RECORDS FOR THE TASK =>
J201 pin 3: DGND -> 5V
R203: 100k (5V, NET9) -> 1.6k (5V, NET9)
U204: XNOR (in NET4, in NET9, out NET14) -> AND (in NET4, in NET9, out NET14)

* * *

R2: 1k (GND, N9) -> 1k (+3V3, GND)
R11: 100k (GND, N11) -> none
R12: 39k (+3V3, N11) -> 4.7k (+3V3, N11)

EXERCISE REQUIREMENTS =>
What you give back should be only the lines of the records above, starting at the line with "J201 pin 3: DGND -> 5V" and ending at the line with "U204: XNOR (in", restated word for word.

WRITTEN SOLUTION =>
J201 pin 3: DGND -> 5V
R203: 100k (5V, NET9) -> 1.6k (5V, NET9)
U204: XNOR (in NET4, in NET9, out NET14) -> AND (in NET4, in NET9, out NET14)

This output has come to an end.